> WHAT THE TASK REQUIRES: Return only what runs from the line containing "ENC3 pin SW: GP20 -> GP1" through the last line of the entries below, exactly, omitting pictures.
(LISTED ENTRIES)
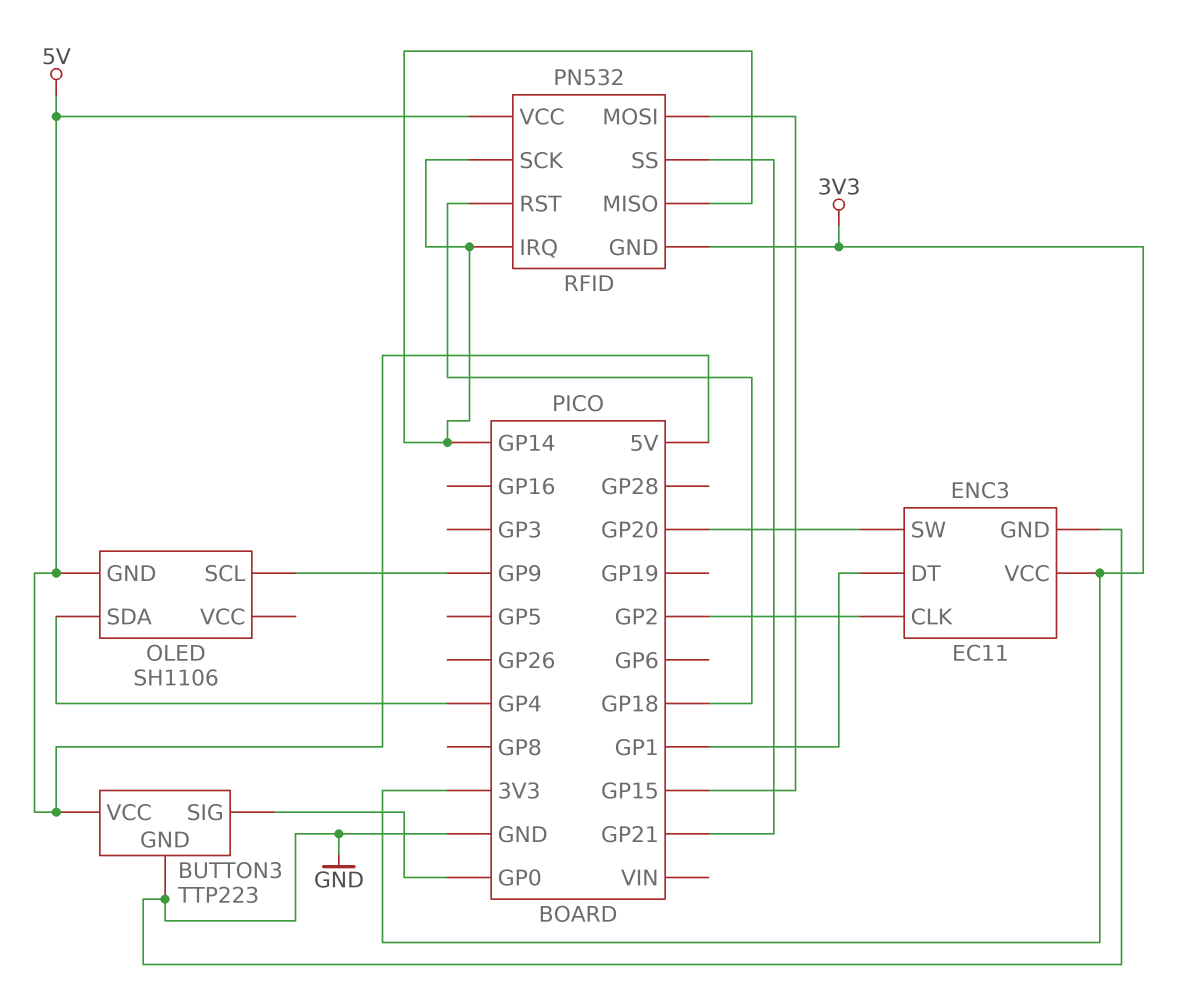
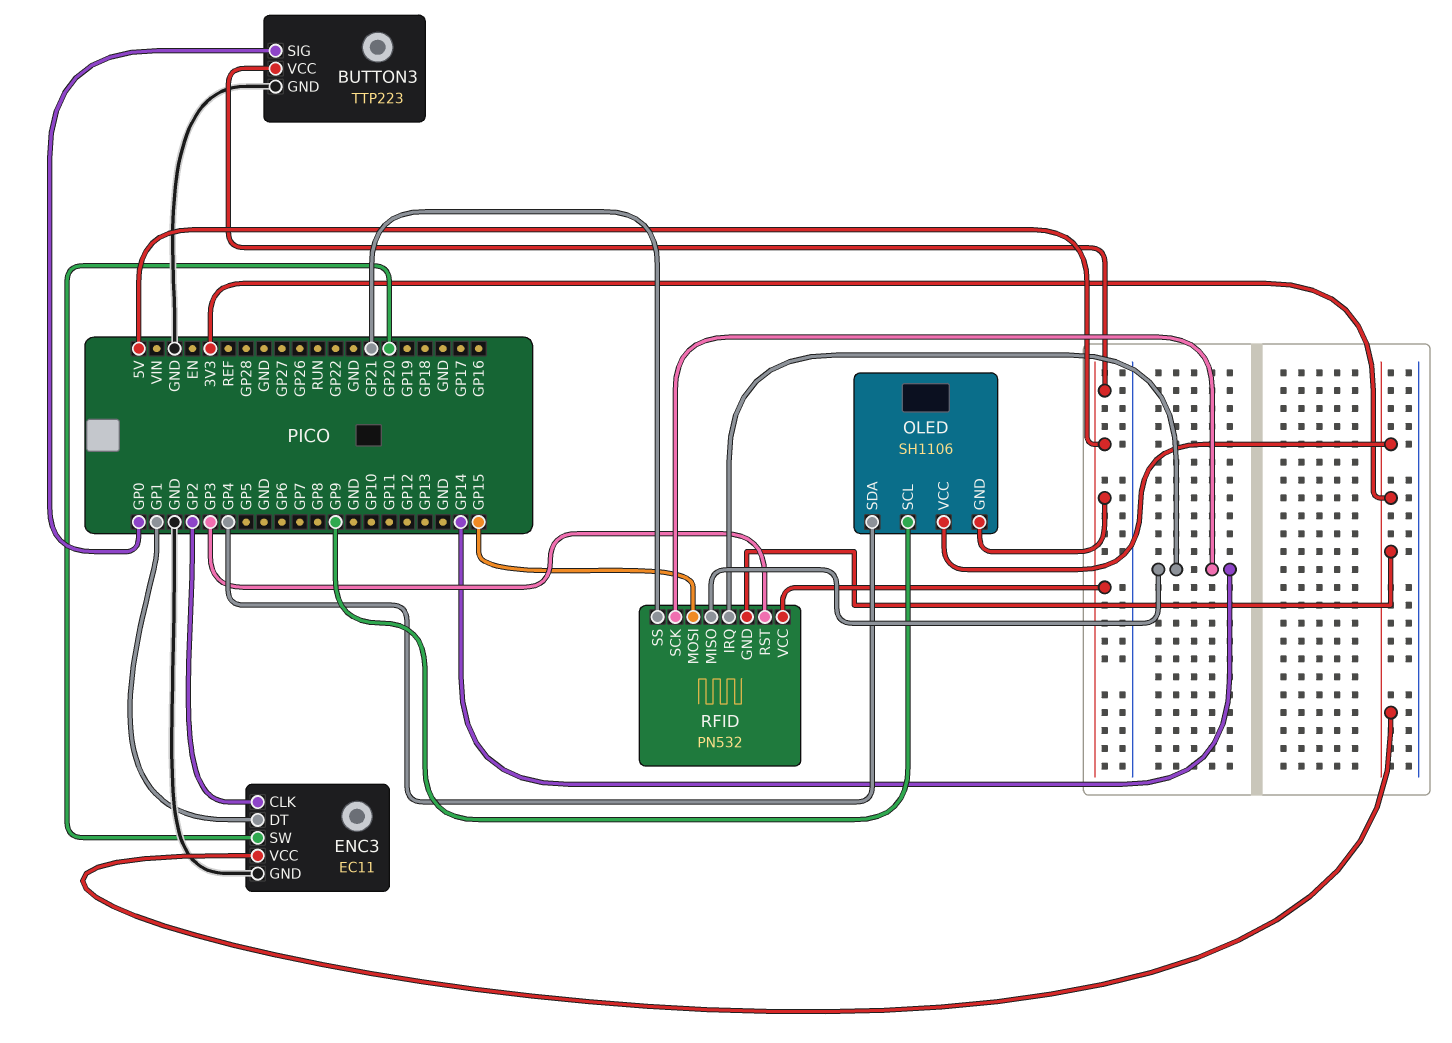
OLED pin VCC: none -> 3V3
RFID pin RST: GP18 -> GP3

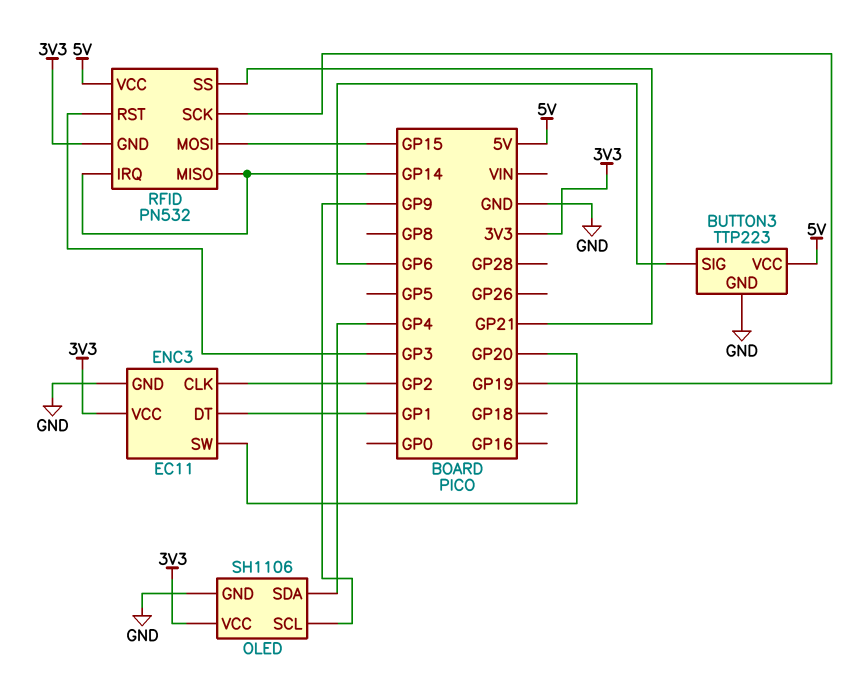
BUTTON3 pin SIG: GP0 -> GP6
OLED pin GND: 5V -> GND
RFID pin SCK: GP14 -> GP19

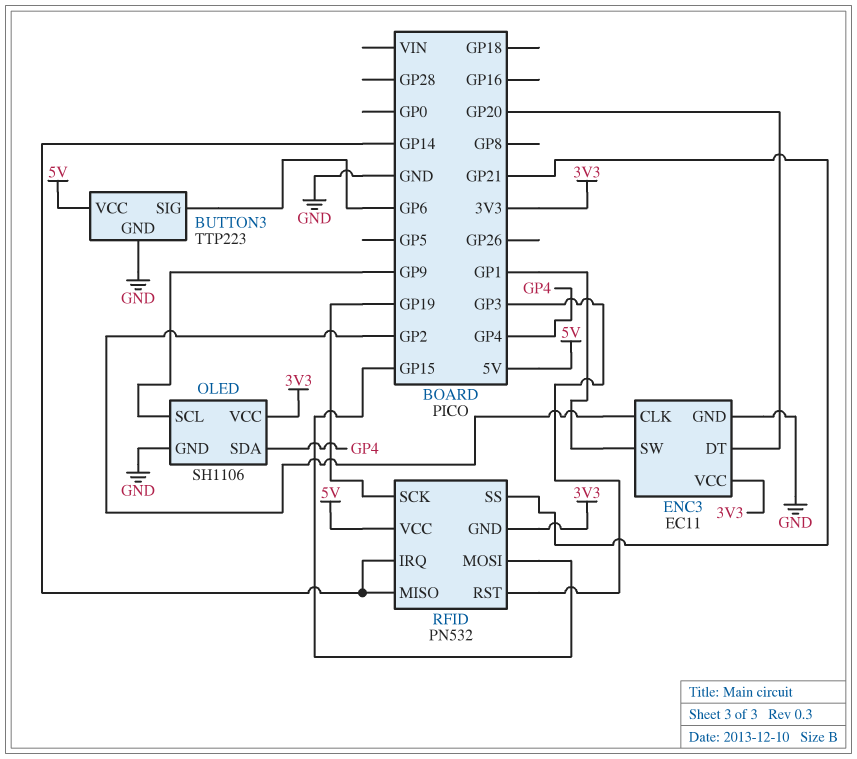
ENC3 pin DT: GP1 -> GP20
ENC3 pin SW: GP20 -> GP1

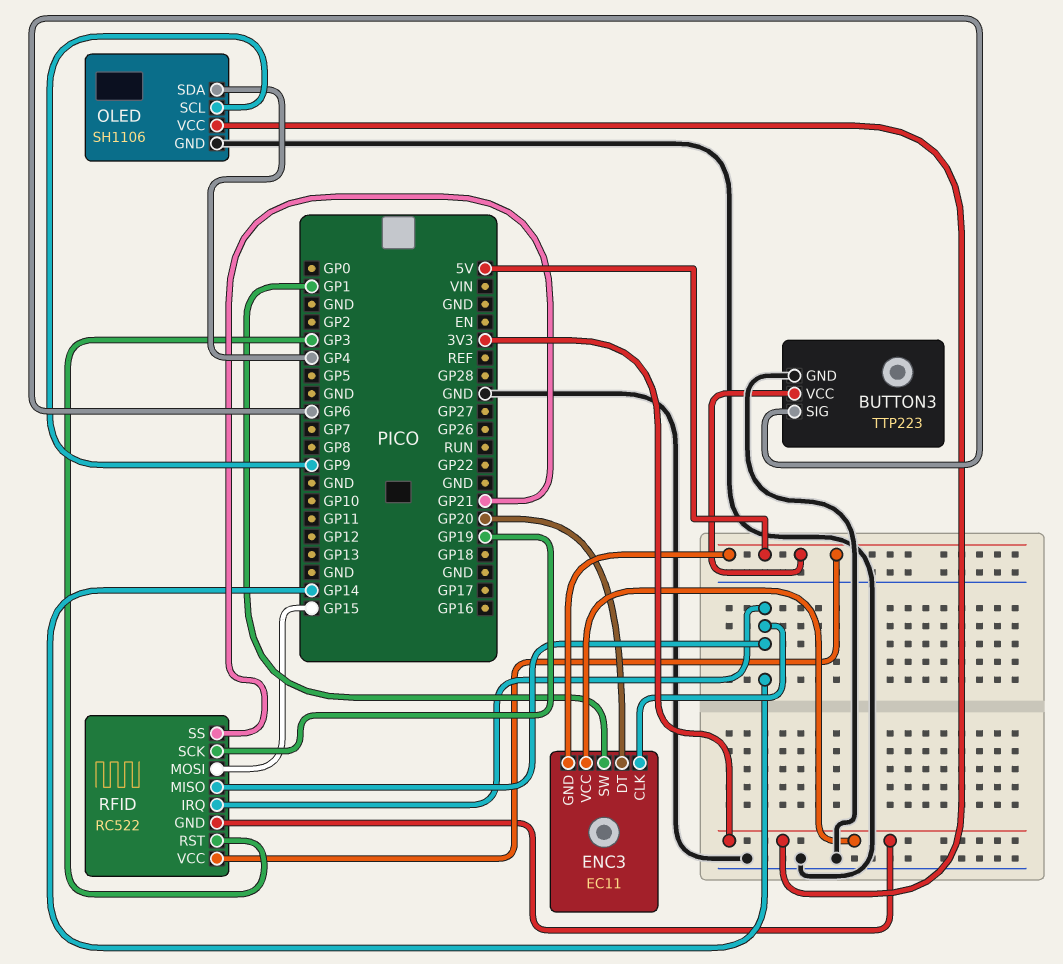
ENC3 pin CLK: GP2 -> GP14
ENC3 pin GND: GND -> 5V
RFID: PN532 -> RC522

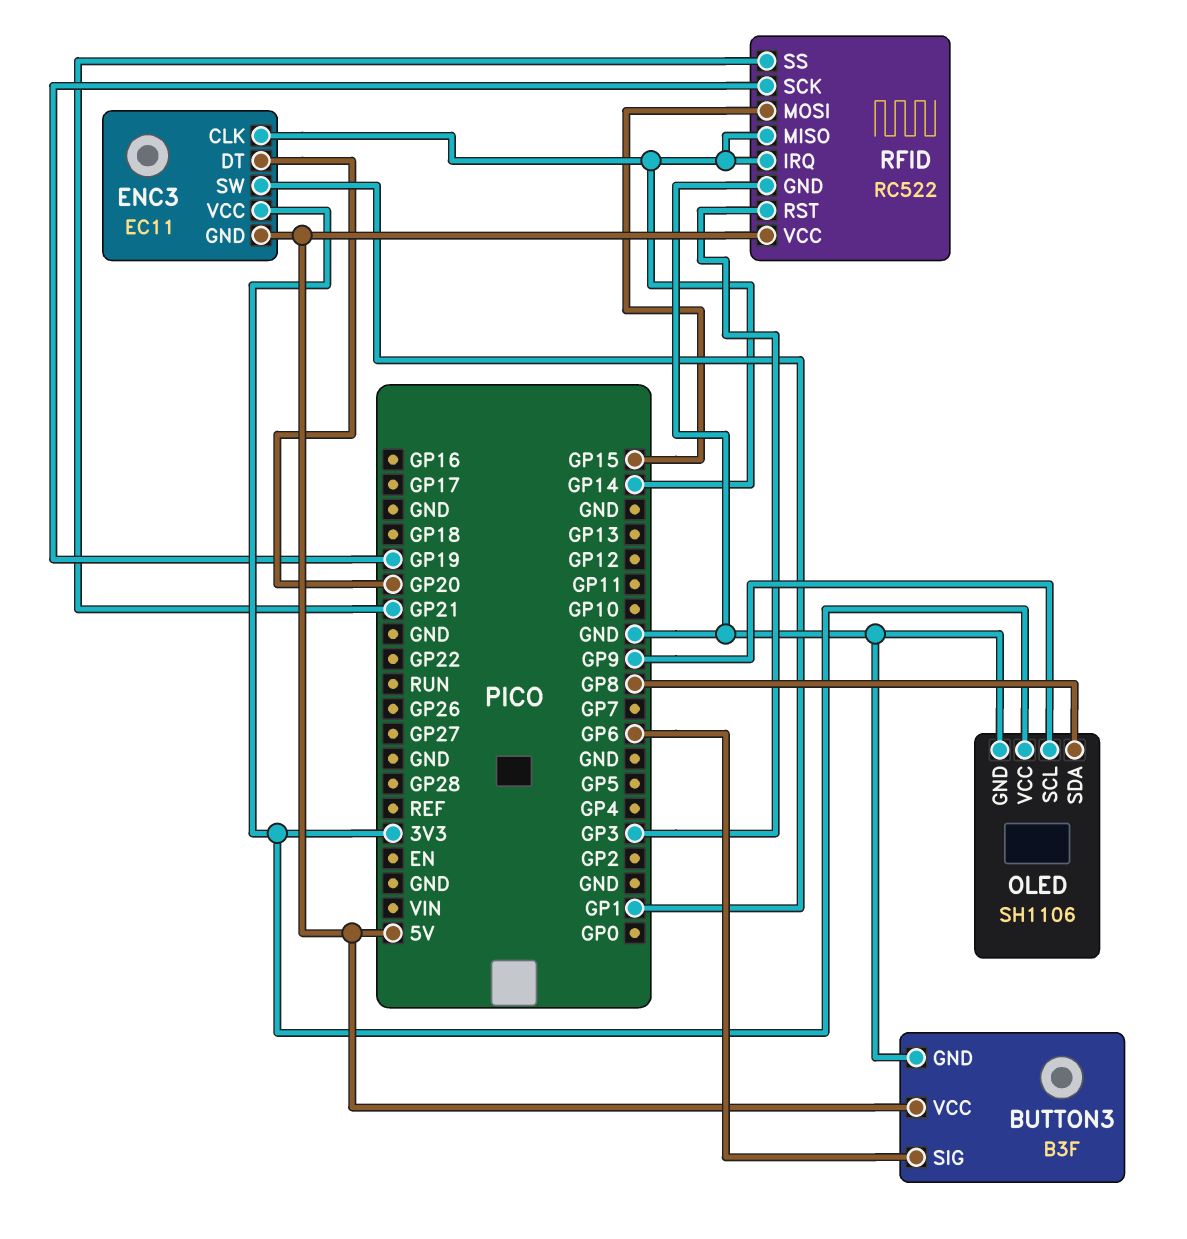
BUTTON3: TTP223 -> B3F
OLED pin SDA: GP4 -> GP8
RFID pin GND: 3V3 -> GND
(End LISTED ENTRIES)
> RESPONSE TO THIS EXERCISE:
ENC3 pin SW: GP20 -> GP1

ENC3 pin CLK: GP2 -> GP14
ENC3 pin GND: GND -> 5V
RFID: PN532 -> RC522

BUTTON3: TTP223 -> B3F
OLED pin SDA: GP4 -> GP8
RFID pin GND: 3V3 -> GND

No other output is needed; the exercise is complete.